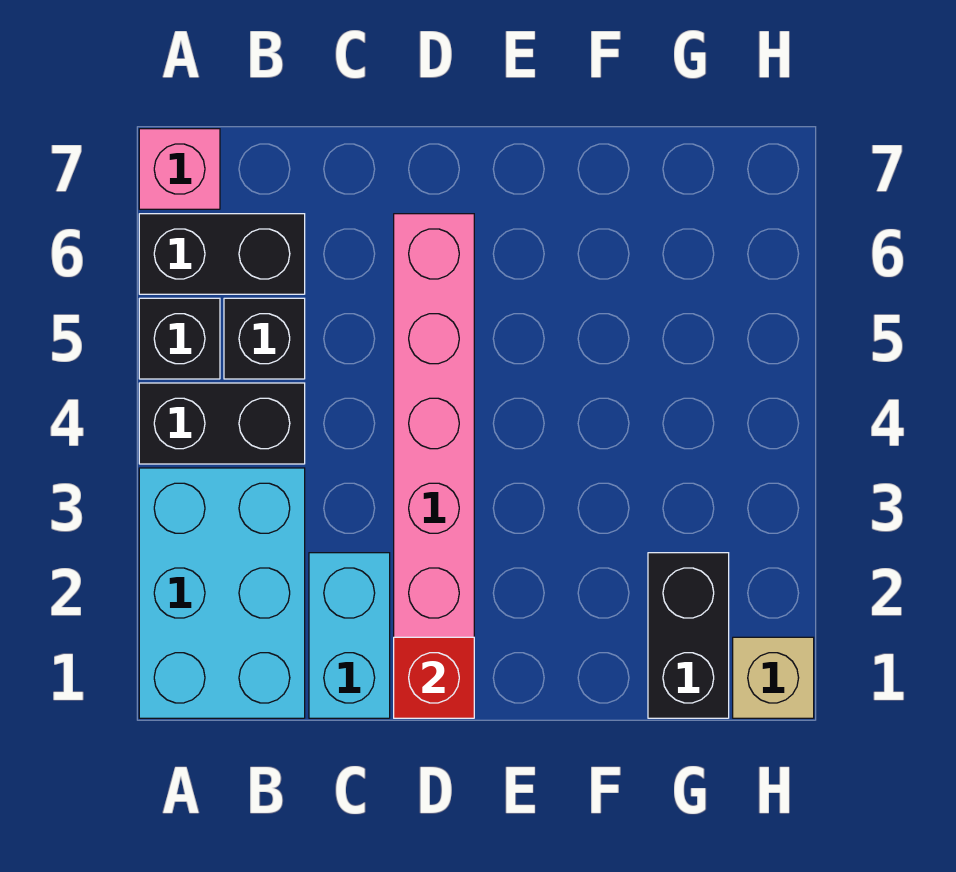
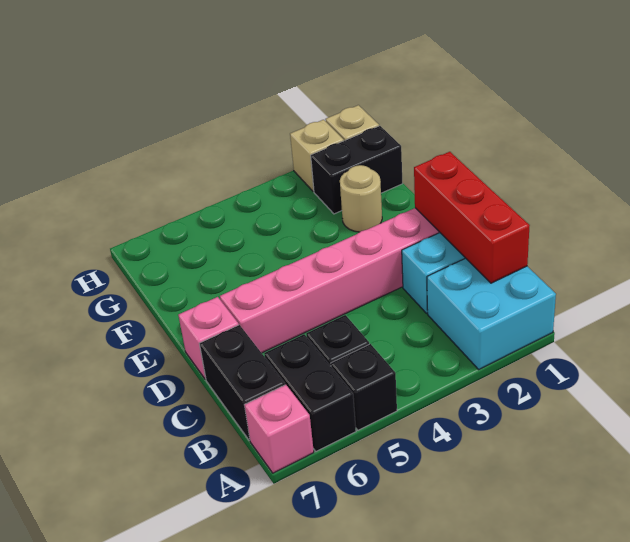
cyan brick A1:B3 level 1 -> cyan brick A1:B2 level 1
black brick A4:B4 level 1 -> black brick B7:C7 level 1
red brick D1 level 2 -> red brick B1:D1 level 2
none -> pink brick D7 level 1
none -> tan round brick F2 level 1
none -> tan brick H2 level 1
──────────
The entries above need to be printed again exactly; please exclude all pictures.

cyan brick A1:B3 level 1 -> cyan brick A1:B2 level 1
black brick A4:B4 level 1 -> black brick B7:C7 level 1
red brick D1 level 2 -> red brick B1:D1 level 2
none -> pink brick D7 level 1
none -> tan round brick F2 level 1
none -> tan brick H2 level 1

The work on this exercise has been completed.